- **What is expected**
Nothing may be left out of the listing below but its images; repeat the rest exactly.

- **Records for the task**
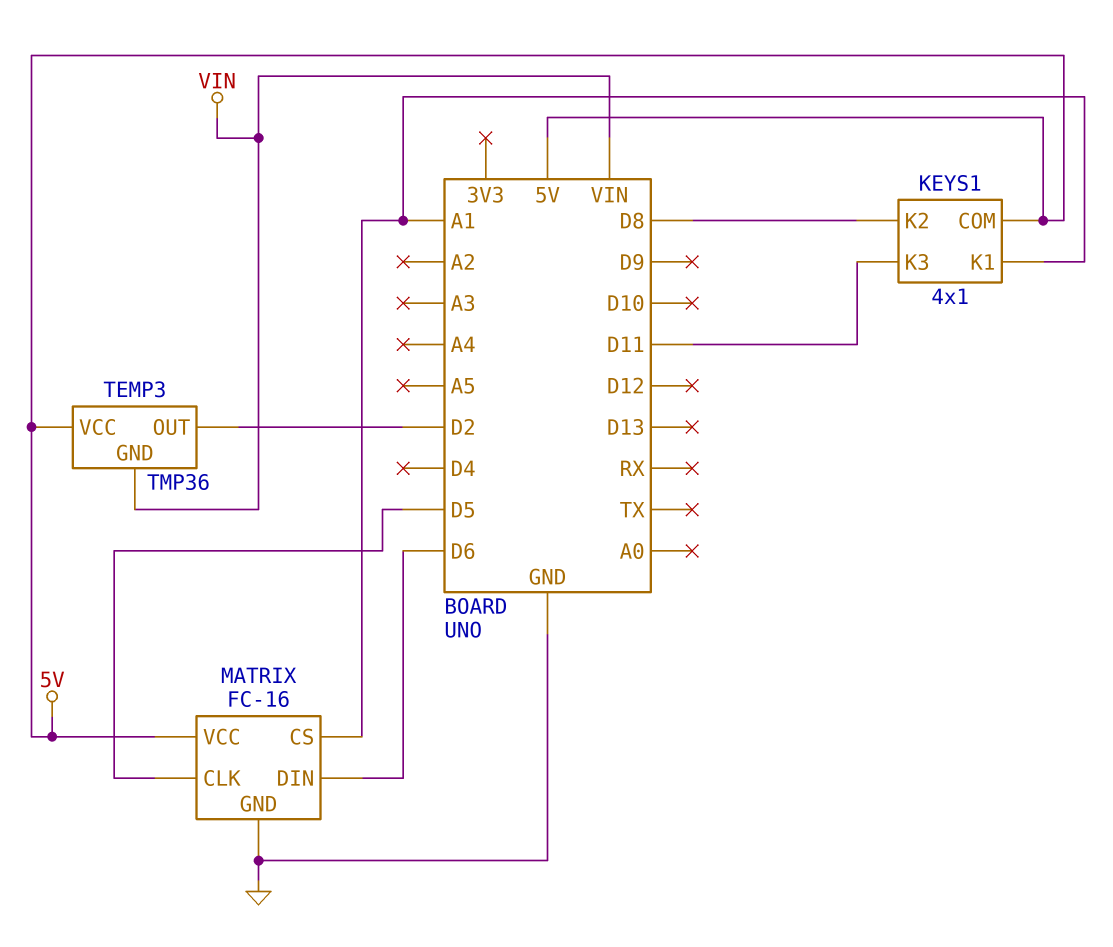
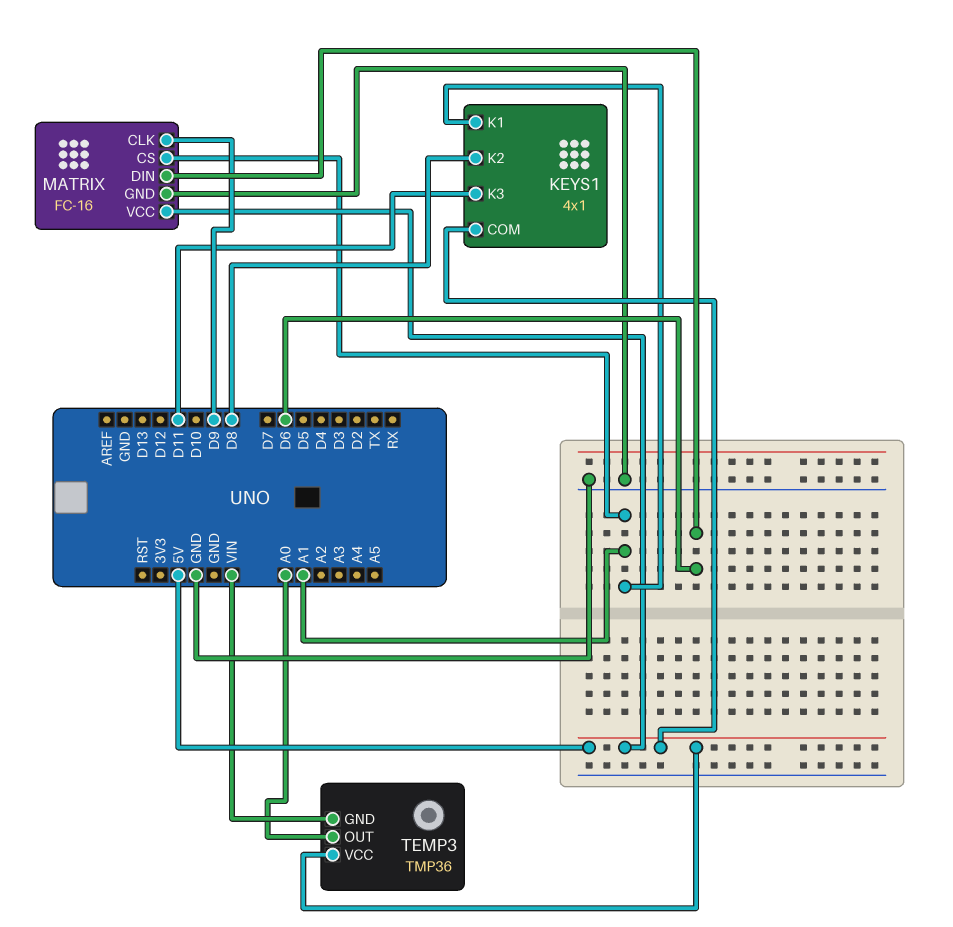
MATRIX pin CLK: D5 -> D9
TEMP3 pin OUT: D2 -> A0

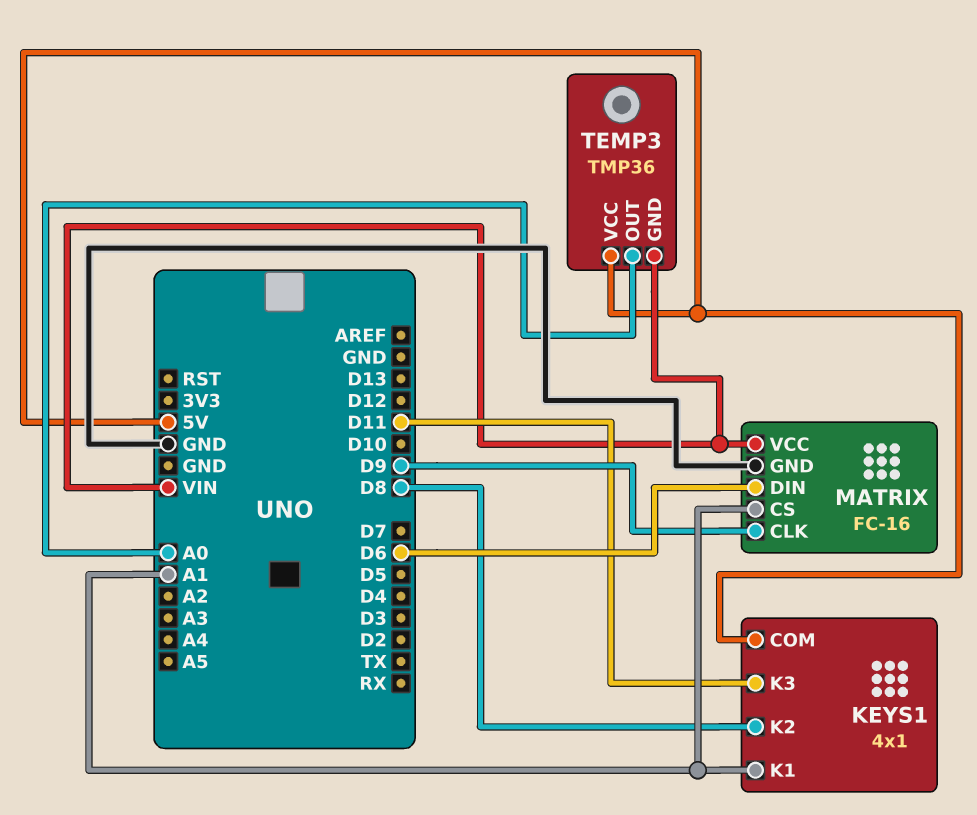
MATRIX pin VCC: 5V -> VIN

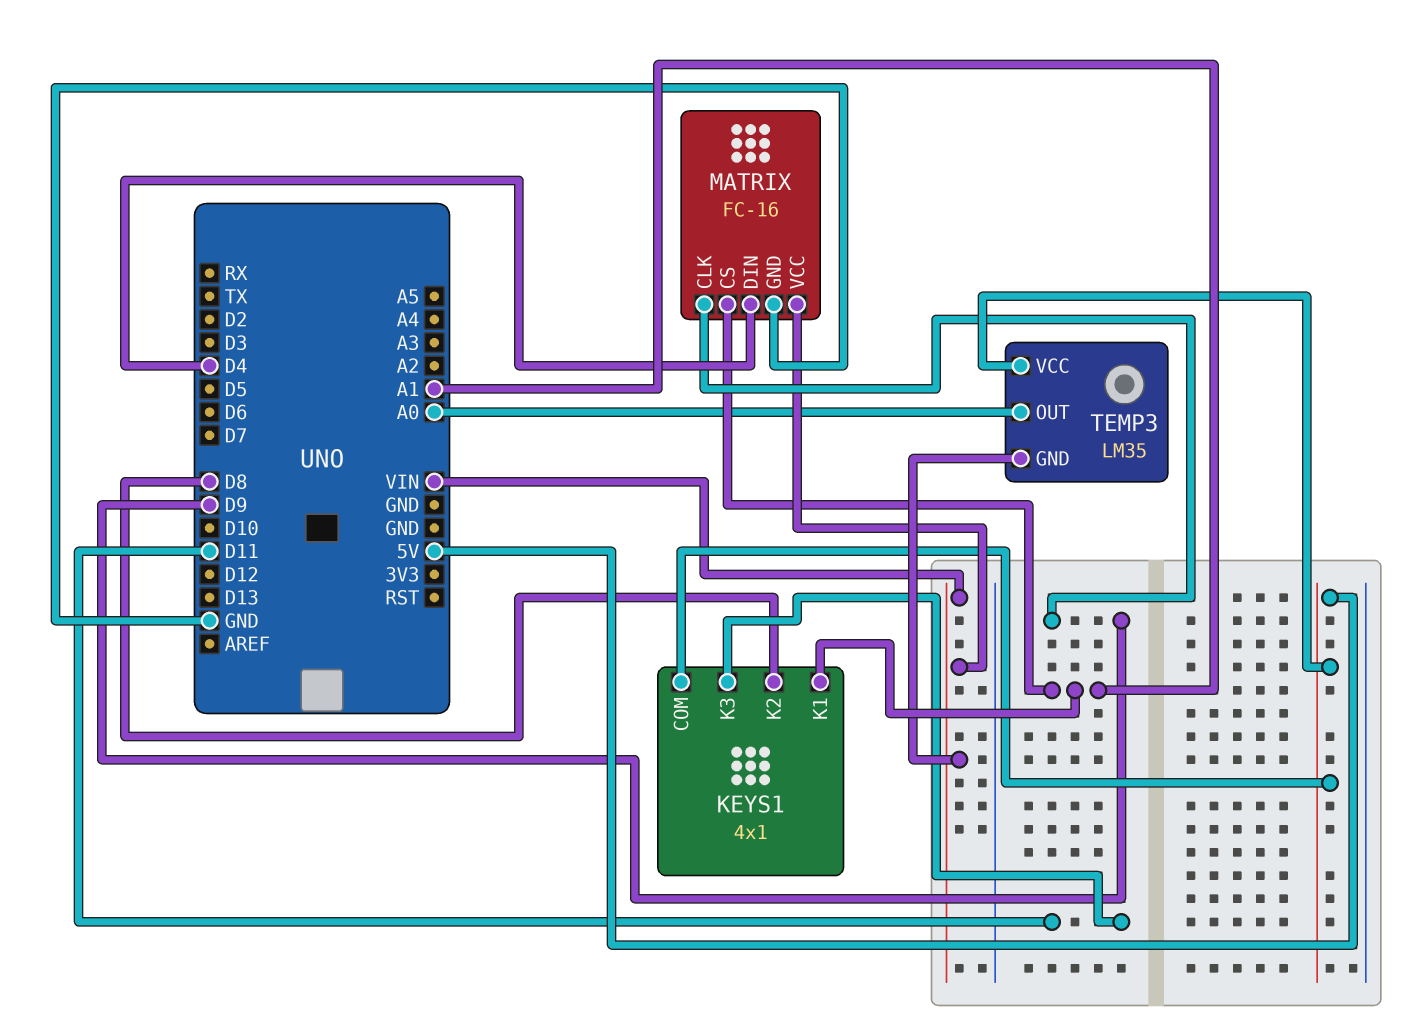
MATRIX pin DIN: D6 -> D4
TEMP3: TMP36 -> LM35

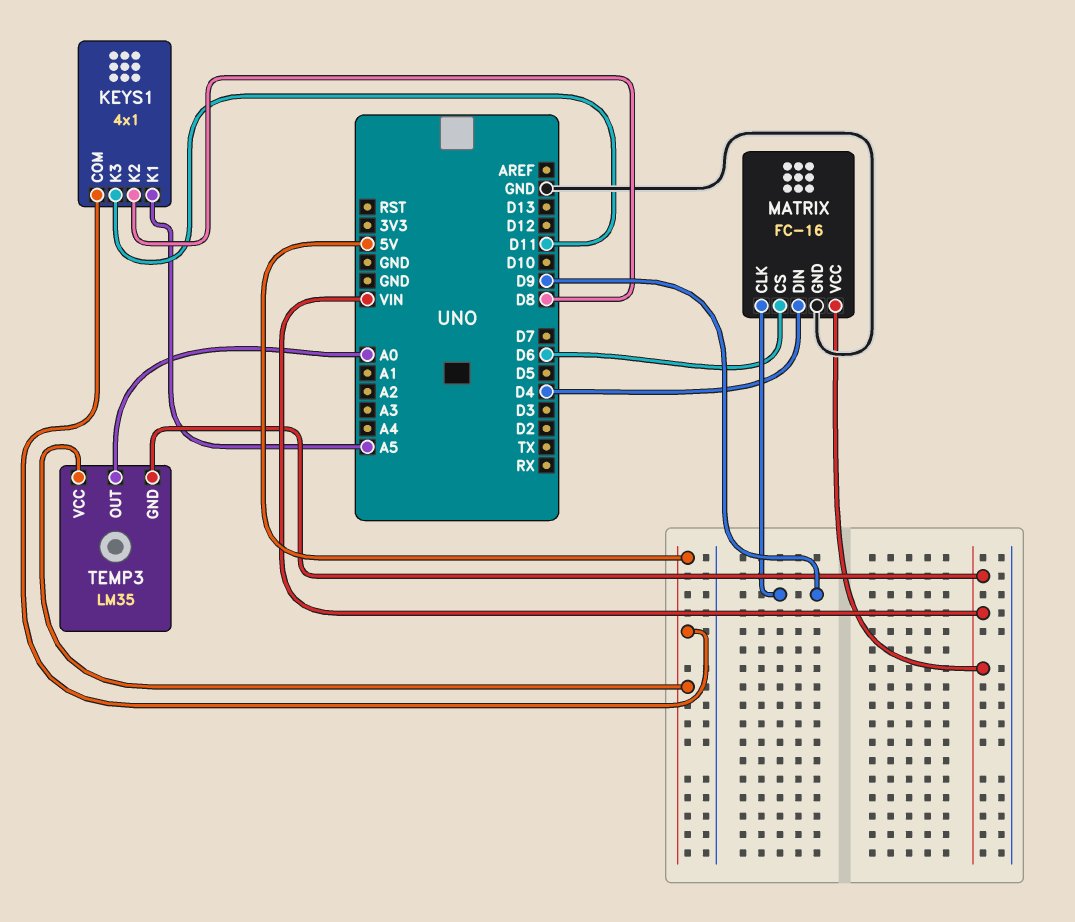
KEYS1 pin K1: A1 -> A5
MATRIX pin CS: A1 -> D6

- **Response for this exercise**
MATRIX pin CLK: D5 -> D9
TEMP3 pin OUT: D2 -> A0

MATRIX pin VCC: 5V -> VIN

MATRIX pin DIN: D6 -> D4
TEMP3: TMP36 -> LM35

KEYS1 pin K1: A1 -> A5
MATRIX pin CS: A1 -> D6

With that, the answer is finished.